◆ Problem to solve ◆
Copy each of the entries below faithfully, setting aside any pictures.

──────── Input material ────────

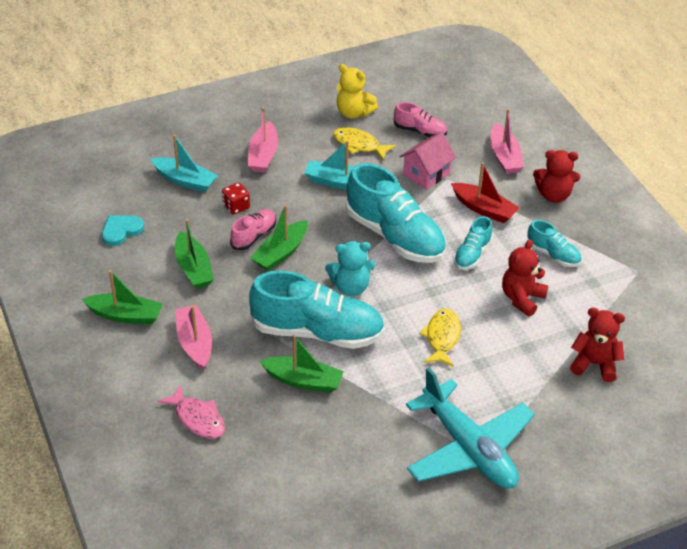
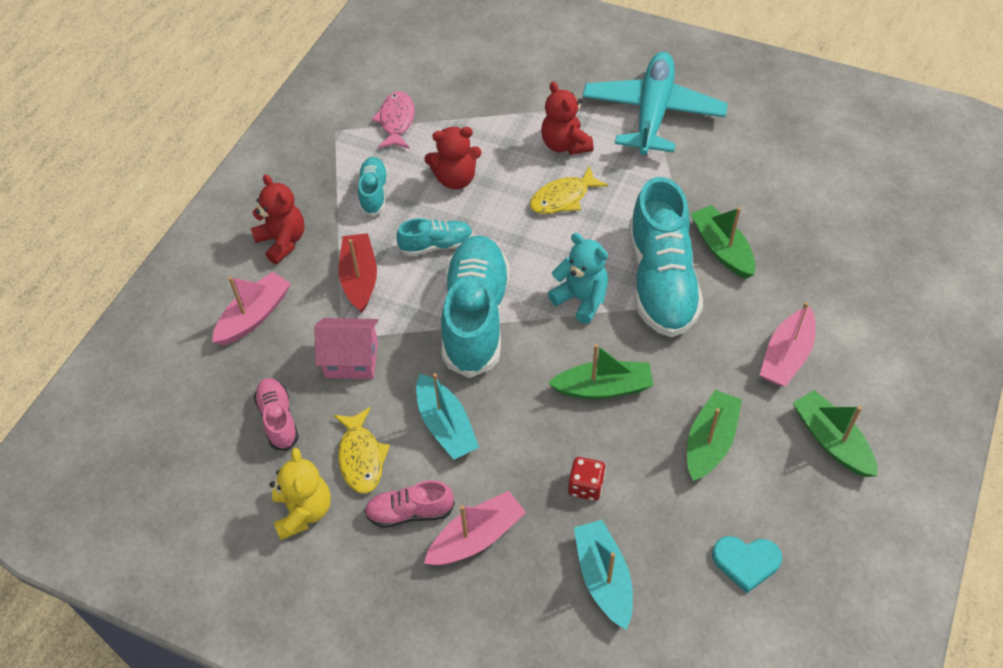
camera: 130 degrees left, 10 degrees up
(197, 419) = (848, 284): pink fish -> pink fish (396, 121)
(254, 236) = (608, 431): pink shoe -> pink shoe (410, 512)
(317, 332) = (661, 281): turquoise shoe -> turquoise shoe turned 150 degrees counterclockwise
(594, 364) = (480, 97): red teddy bear -> red teddy bear (565, 145)

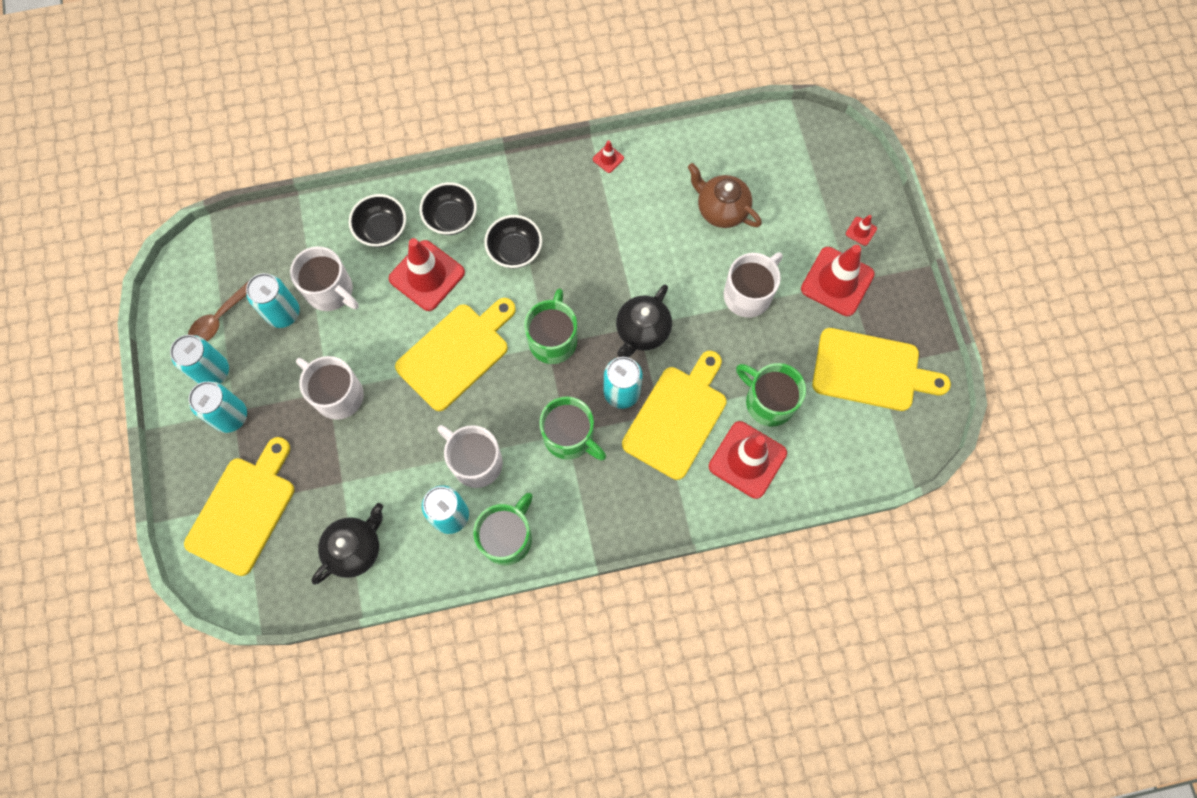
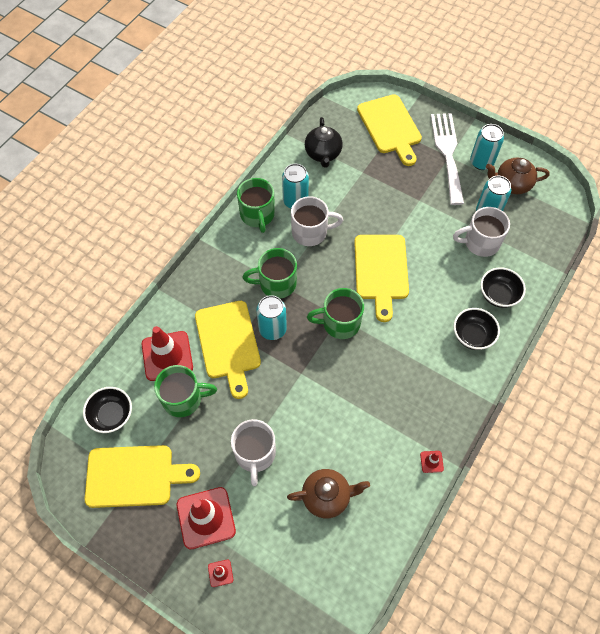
camera: 135 degrees right, 10 degrees down
(219, 319) = (512, 184): brown spoon -> brown teapot
(230, 416) = (447, 153): turquoise can -> white fork
(337, 395) = (413, 202): white mug -> none
(427, 276) = (445, 294): red traffic cone -> none
(515, 250) = (417, 351): black bowl -> black bowl (112, 415)
(553, 339) = (340, 323): green mug -> green mug turned 120 degrees clockwise
(642, 331) = (296, 372): black teapot -> none
(871, 370) = (134, 476): yellow cutting board -> yellow cutting board turned 150 degrees counterclockwise

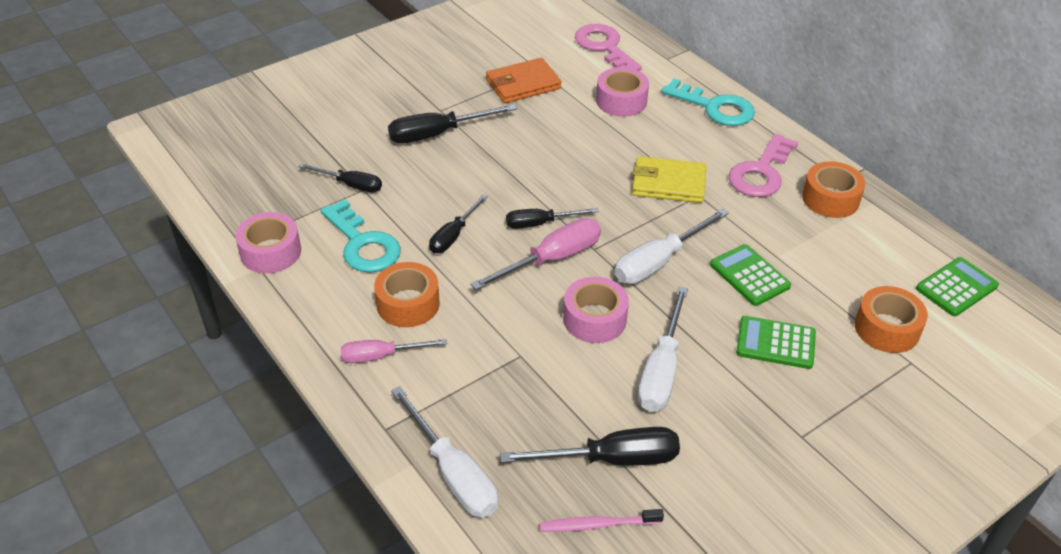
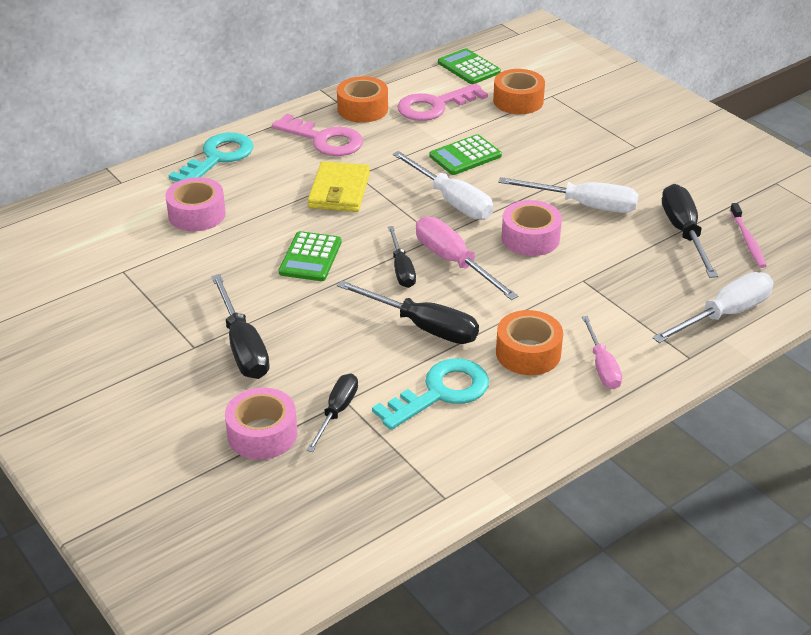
camera: 90 degrees left, 5 degrees down
(270, 252) = (459, 467): pink tape -> pink tape (262, 434)
(453, 235) = (423, 327): black screwdriver -> black screwdriver, size x1.55
(523, 84) = (151, 283): orange wallet -> none
(604, 47) = (87, 223): pink key -> pink key (434, 106)
(775, 343) = (543, 150): green calculator -> green calculator (310, 257)

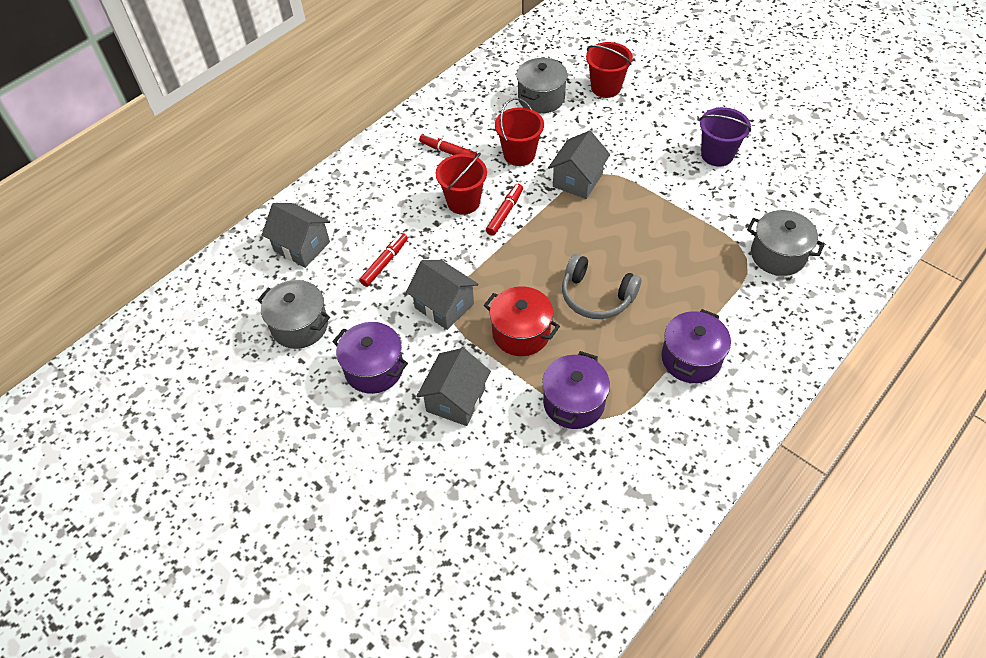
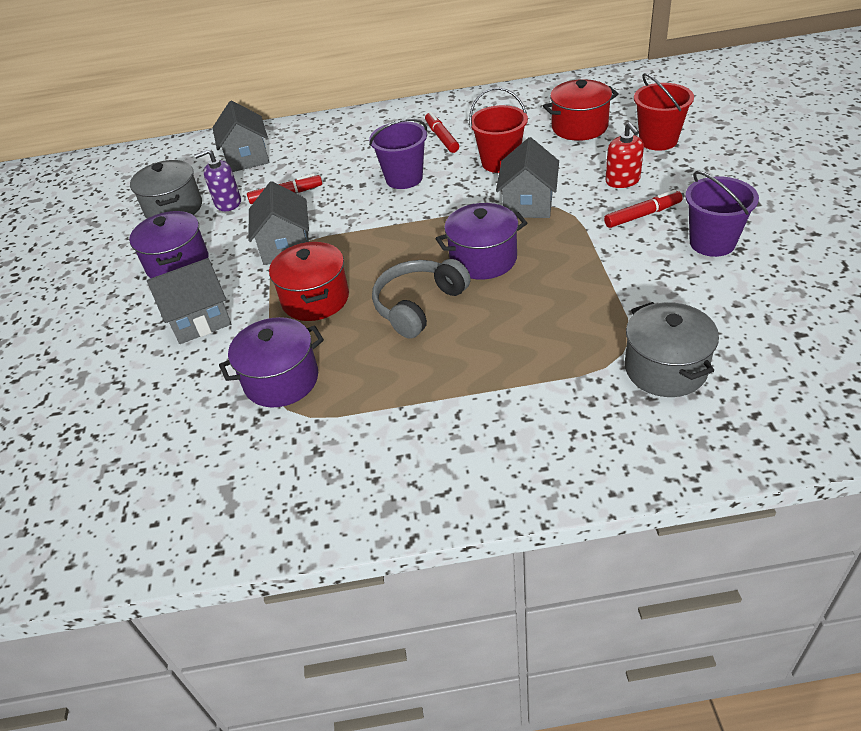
camera: 45 degrees right, 10 degrees down
(343, 295) = (228, 203): none -> purple soap dispenser
(463, 202) = (404, 178): red bucket -> purple bucket
(505, 213) = (427, 201): red marker -> red marker (642, 215)
(541, 98) = (579, 127): grey pot -> red pot
(577, 180) = (528, 204): grey house -> grey house turned 60 degrees counterclockwise
(596, 296) = (418, 305): grey headphones -> grey headphones turned 60 degrees clockwise
(617, 132) = (622, 180): none -> red soap dispenser
(691, 359) = (437, 410): purple pot -> purple pot (483, 259)

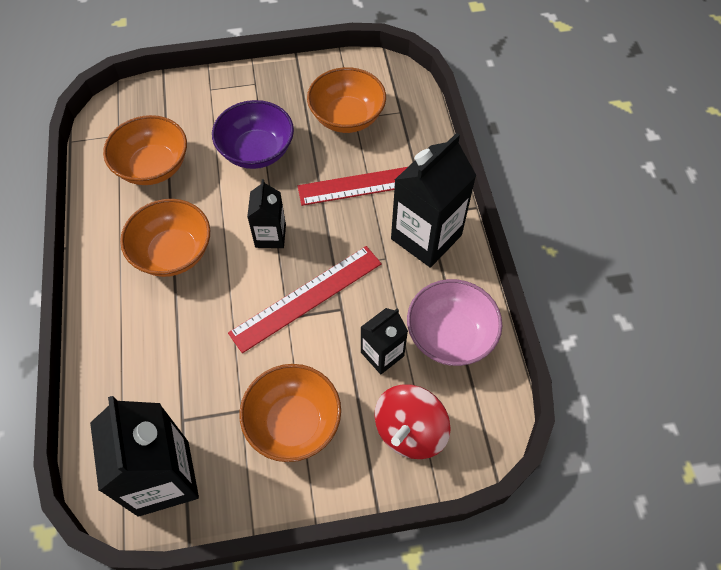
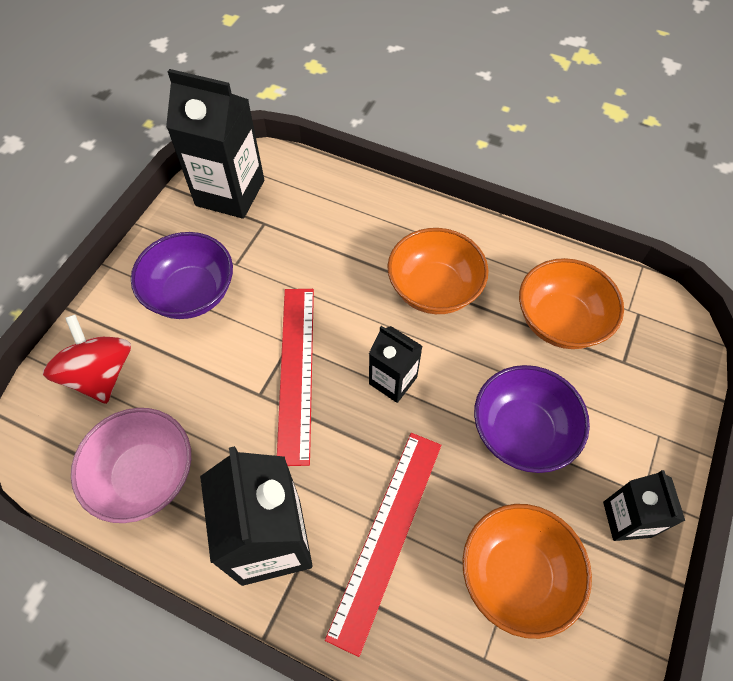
camera: 125 degrees right, 0 degrees up
(293, 423) = (191, 293): orange bowl -> purple bowl
(382, 354) = (184, 399): black carton -> black carton (626, 519)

────────

◆ Response to the task ◆
camera: 130 degrees left, 10 degrees up
(197, 419) = (848, 284): pink fish -> pink fish (396, 121)
(254, 236) = (608, 431): pink shoe -> pink shoe (410, 512)
(317, 332) = (661, 281): turquoise shoe -> turquoise shoe turned 150 degrees counterclockwise
(594, 364) = (480, 97): red teddy bear -> red teddy bear (565, 145)

camera: 135 degrees right, 10 degrees down
(219, 319) = (512, 184): brown spoon -> brown teapot
(230, 416) = (447, 153): turquoise can -> white fork
(337, 395) = (413, 202): white mug -> none
(427, 276) = (445, 294): red traffic cone -> none
(515, 250) = (417, 351): black bowl -> black bowl (112, 415)
(553, 339) = (340, 323): green mug -> green mug turned 120 degrees clockwise
(642, 331) = (296, 372): black teapot -> none
(871, 370) = (134, 476): yellow cutting board -> yellow cutting board turned 150 degrees counterclockwise

camera: 90 degrees left, 5 degrees down
(270, 252) = (459, 467): pink tape -> pink tape (262, 434)
(453, 235) = (423, 327): black screwdriver -> black screwdriver, size x1.55
(523, 84) = (151, 283): orange wallet -> none
(604, 47) = (87, 223): pink key -> pink key (434, 106)
(775, 343) = (543, 150): green calculator -> green calculator (310, 257)

camera: 45 degrees right, 10 degrees down
(343, 295) = (228, 203): none -> purple soap dispenser
(463, 202) = (404, 178): red bucket -> purple bucket
(505, 213) = (427, 201): red marker -> red marker (642, 215)
(541, 98) = (579, 127): grey pot -> red pot
(577, 180) = (528, 204): grey house -> grey house turned 60 degrees counterclockwise
(596, 296) = (418, 305): grey headphones -> grey headphones turned 60 degrees clockwise
(617, 132) = (622, 180): none -> red soap dispenser
(691, 359) = (437, 410): purple pot -> purple pot (483, 259)

camera: 125 degrees right, 0 degrees up
(293, 423) = (191, 293): orange bowl -> purple bowl
(382, 354) = (184, 399): black carton -> black carton (626, 519)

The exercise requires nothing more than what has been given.